__AIM__. Copy the rows below word for word, with every character and line break left as it is.

● ● ● ● ●

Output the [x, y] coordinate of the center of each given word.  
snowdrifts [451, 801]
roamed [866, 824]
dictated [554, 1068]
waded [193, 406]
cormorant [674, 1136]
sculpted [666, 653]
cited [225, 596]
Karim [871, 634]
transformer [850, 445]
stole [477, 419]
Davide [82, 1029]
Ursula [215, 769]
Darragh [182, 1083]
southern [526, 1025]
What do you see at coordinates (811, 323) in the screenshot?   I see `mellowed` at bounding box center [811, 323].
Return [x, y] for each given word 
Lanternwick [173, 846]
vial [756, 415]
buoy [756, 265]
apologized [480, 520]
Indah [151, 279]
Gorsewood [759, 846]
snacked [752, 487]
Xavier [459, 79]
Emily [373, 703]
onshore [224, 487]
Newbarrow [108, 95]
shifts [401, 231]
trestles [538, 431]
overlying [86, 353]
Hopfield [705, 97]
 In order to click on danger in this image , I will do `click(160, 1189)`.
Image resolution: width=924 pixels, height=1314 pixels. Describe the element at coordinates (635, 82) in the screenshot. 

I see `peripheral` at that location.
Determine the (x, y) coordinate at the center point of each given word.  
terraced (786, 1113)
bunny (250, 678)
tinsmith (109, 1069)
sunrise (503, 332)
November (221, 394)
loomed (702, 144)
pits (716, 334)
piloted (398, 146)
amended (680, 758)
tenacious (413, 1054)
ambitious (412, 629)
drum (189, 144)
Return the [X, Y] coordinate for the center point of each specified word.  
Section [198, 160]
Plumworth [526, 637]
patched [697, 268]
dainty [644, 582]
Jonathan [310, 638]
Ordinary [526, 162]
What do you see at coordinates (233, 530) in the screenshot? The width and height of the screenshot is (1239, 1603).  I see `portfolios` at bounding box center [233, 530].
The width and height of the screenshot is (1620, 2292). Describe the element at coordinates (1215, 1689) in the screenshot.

● ● ● ● ●

__RESULT BELOW__.
Output the [x, y] coordinate of the center of each given word.  
snowdrifts [451, 801]
roamed [866, 824]
dictated [554, 1068]
waded [193, 406]
cormorant [674, 1136]
sculpted [666, 653]
cited [225, 596]
Karim [871, 634]
transformer [850, 445]
stole [477, 419]
Davide [82, 1029]
Ursula [215, 769]
Darragh [182, 1083]
southern [526, 1025]
What do you see at coordinates (811, 323) in the screenshot?   I see `mellowed` at bounding box center [811, 323].
Return [x, y] for each given word 
Lanternwick [173, 846]
vial [756, 415]
buoy [756, 265]
apologized [480, 520]
Indah [151, 279]
Gorsewood [759, 846]
snacked [752, 487]
Xavier [459, 79]
Emily [373, 703]
onshore [224, 487]
Newbarrow [108, 95]
shifts [401, 231]
trestles [538, 431]
overlying [86, 353]
Hopfield [705, 97]
 In order to click on danger in this image , I will do `click(160, 1189)`.
Image resolution: width=924 pixels, height=1314 pixels. Describe the element at coordinates (635, 82) in the screenshot. 

I see `peripheral` at that location.
Determine the (x, y) coordinate at the center point of each given word.  
terraced (786, 1113)
bunny (250, 678)
tinsmith (109, 1069)
sunrise (503, 332)
November (221, 394)
loomed (702, 144)
pits (716, 334)
piloted (398, 146)
amended (680, 758)
tenacious (413, 1054)
ambitious (412, 629)
drum (189, 144)
Return the [X, Y] coordinate for the center point of each specified word.  
Section [198, 160]
Plumworth [526, 637]
patched [697, 268]
dainty [644, 582]
Jonathan [310, 638]
Ordinary [526, 162]
What do you see at coordinates (233, 530) in the screenshot? The width and height of the screenshot is (1239, 1603).  I see `portfolios` at bounding box center [233, 530].
The width and height of the screenshot is (1620, 2292). Describe the element at coordinates (1215, 1689) in the screenshot.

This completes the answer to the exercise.